Exercise description:
Look below for the line containing "# camera: 45 degrees left, 5 degrees up"; from there through the line containing "delete,cone shape (rose-pink),[439", both lines included, please set down each line exactly and nothing else.

Dataset records:

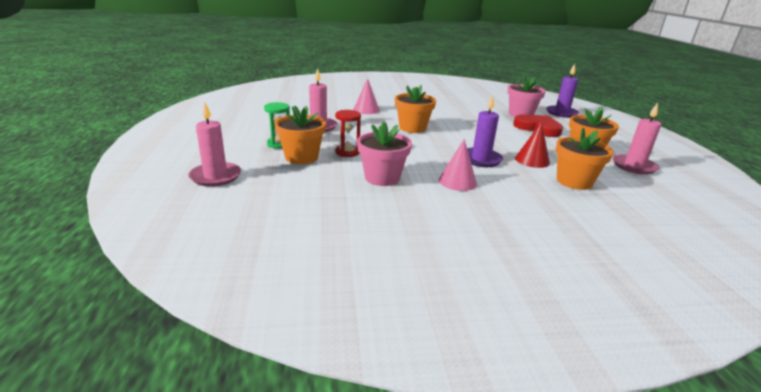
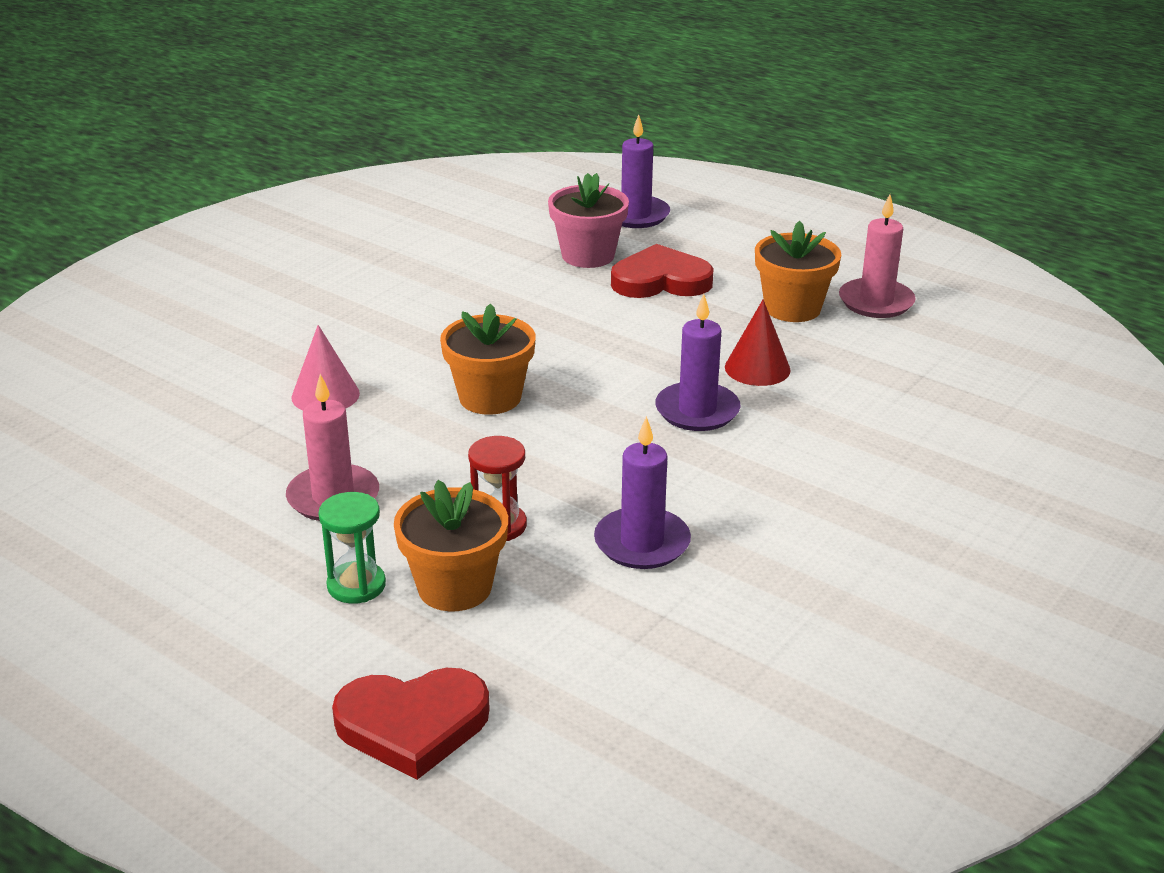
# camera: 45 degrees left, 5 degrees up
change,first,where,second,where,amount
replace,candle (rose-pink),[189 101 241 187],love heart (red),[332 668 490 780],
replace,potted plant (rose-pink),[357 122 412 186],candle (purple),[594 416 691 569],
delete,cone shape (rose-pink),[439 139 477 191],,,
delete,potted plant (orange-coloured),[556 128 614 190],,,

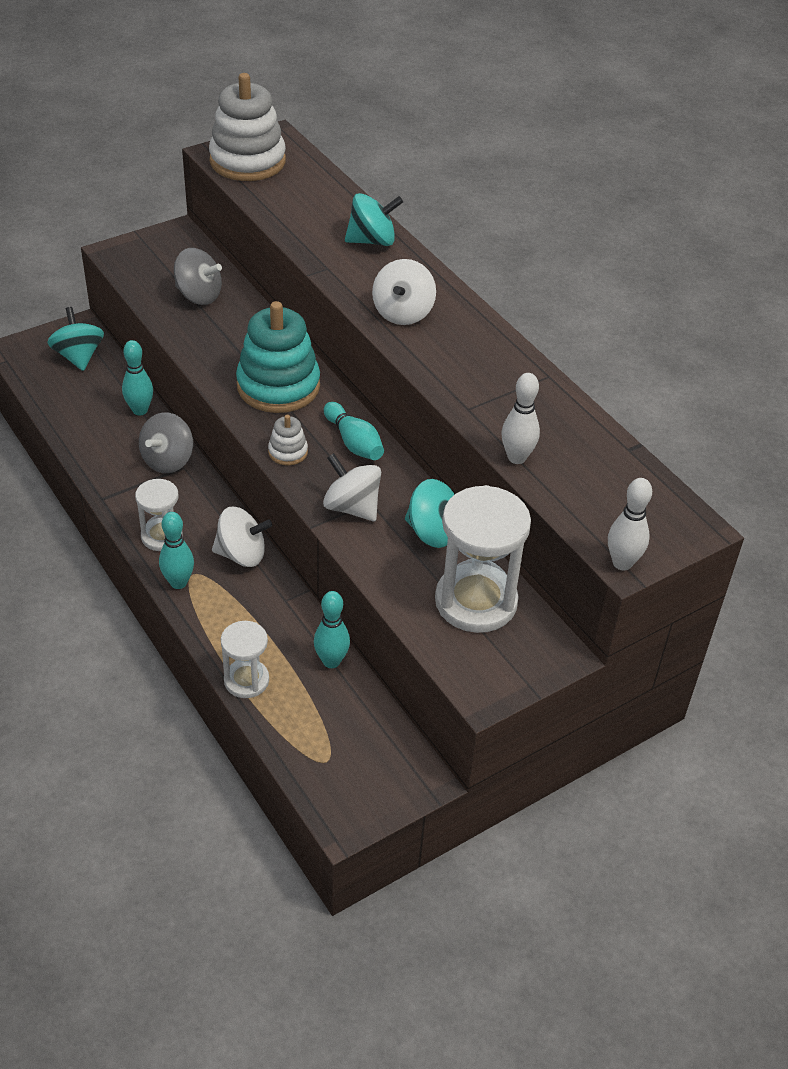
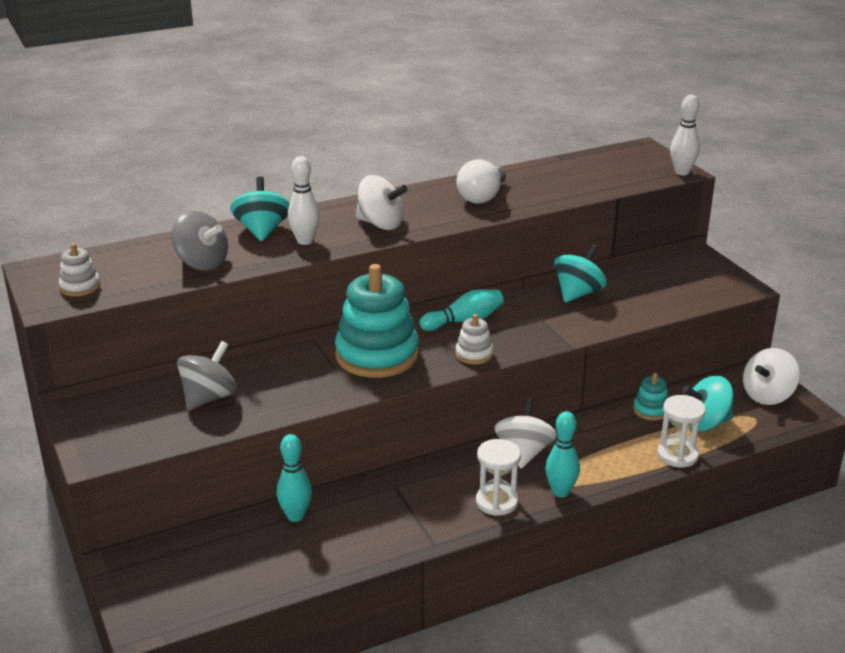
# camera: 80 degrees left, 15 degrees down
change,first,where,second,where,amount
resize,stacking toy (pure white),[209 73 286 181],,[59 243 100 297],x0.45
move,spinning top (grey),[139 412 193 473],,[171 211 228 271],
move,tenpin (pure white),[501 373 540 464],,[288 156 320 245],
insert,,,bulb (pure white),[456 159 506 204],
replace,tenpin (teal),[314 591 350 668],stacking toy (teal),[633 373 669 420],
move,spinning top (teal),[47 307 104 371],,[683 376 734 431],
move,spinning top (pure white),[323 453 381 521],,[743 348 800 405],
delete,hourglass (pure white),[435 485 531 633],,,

* * *

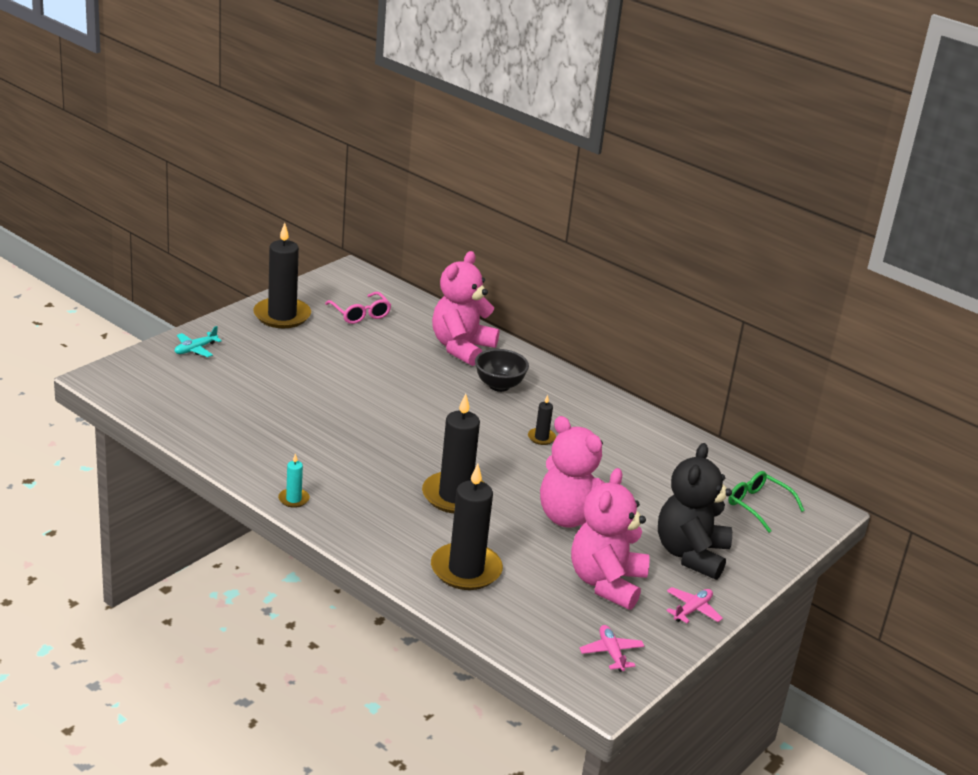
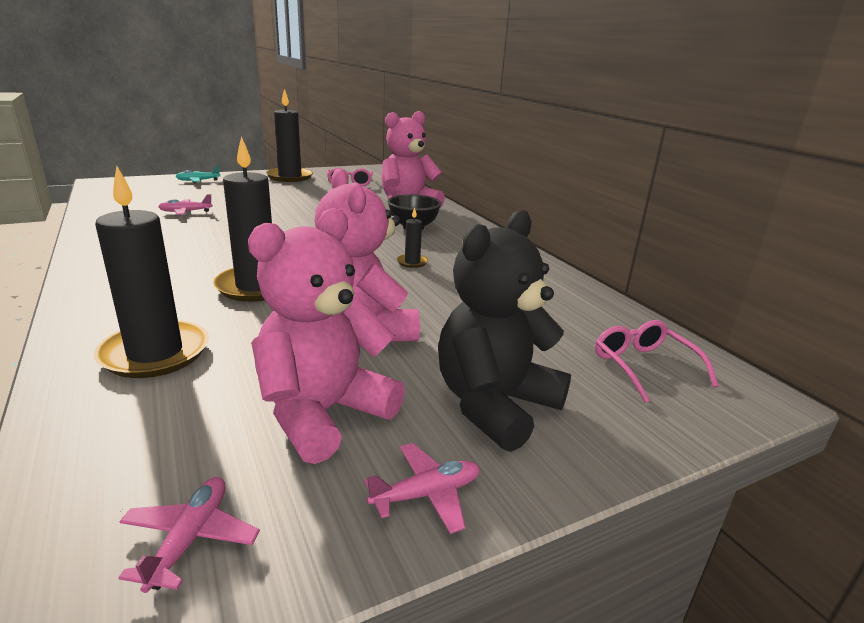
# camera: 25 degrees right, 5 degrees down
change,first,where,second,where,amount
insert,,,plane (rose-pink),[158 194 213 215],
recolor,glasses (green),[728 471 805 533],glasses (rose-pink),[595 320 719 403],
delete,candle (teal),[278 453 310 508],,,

Exercise response:
# camera: 45 degrees left, 5 degrees up
change,first,where,second,where,amount
replace,candle (rose-pink),[189 101 241 187],love heart (red),[332 668 490 780],
replace,potted plant (rose-pink),[357 122 412 186],candle (purple),[594 416 691 569],
delete,cone shape (rose-pink),[439 139 477 191],,,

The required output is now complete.